EXTRACTED INFORMATION ▸

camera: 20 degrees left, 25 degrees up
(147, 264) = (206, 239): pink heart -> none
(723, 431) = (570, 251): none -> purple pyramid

==

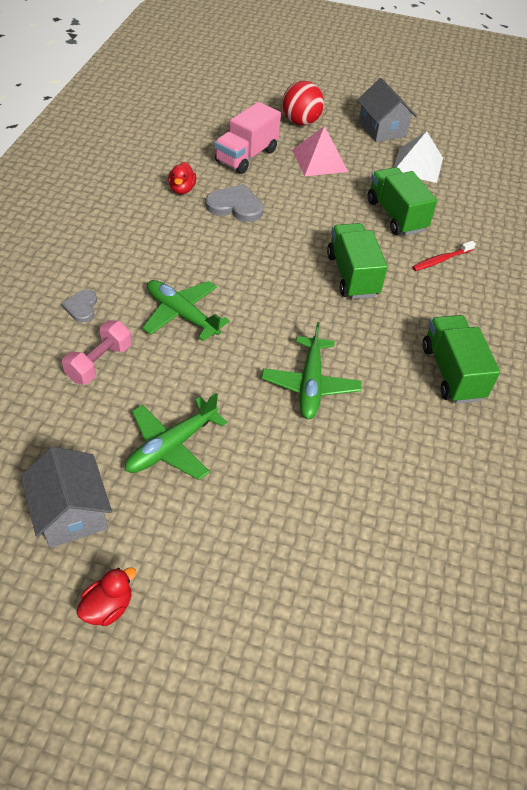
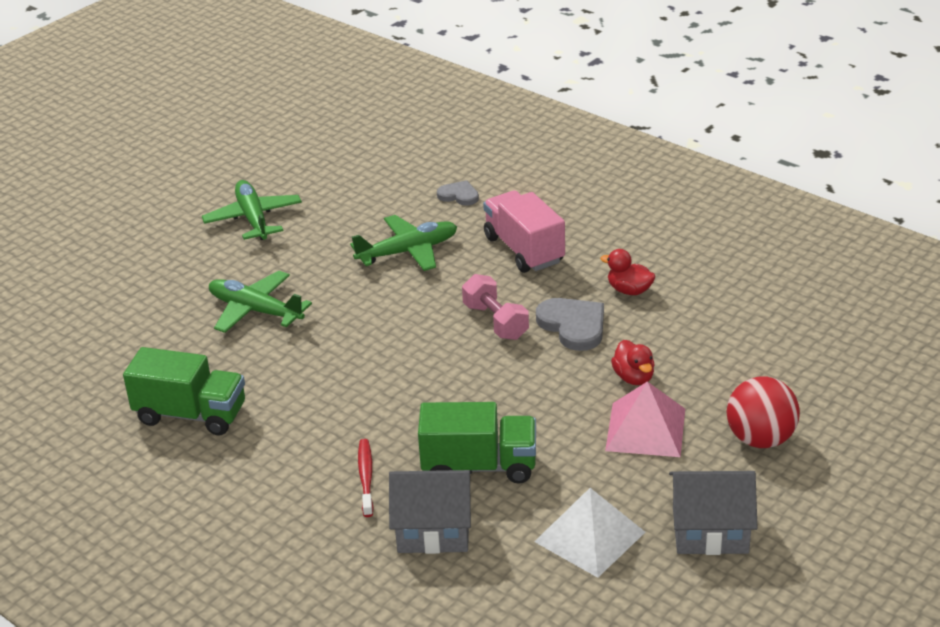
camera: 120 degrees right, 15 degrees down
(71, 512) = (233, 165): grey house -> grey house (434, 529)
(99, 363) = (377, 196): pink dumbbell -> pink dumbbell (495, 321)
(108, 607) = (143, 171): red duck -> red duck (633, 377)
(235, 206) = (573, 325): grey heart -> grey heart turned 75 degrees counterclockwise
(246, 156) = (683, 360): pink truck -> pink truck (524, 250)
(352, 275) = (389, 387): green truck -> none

WHAT IS REQUIRED ▸
Everything above from the line with "(108, 607) = (143, 171): red" to the line with "(352, 275) = (389, 387): green truck -> none", both included, must be repeated exactly, and nothing outside that range.

EXERCISE ANSWER ▸
(108, 607) = (143, 171): red duck -> red duck (633, 377)
(235, 206) = (573, 325): grey heart -> grey heart turned 75 degrees counterclockwise
(246, 156) = (683, 360): pink truck -> pink truck (524, 250)
(352, 275) = (389, 387): green truck -> none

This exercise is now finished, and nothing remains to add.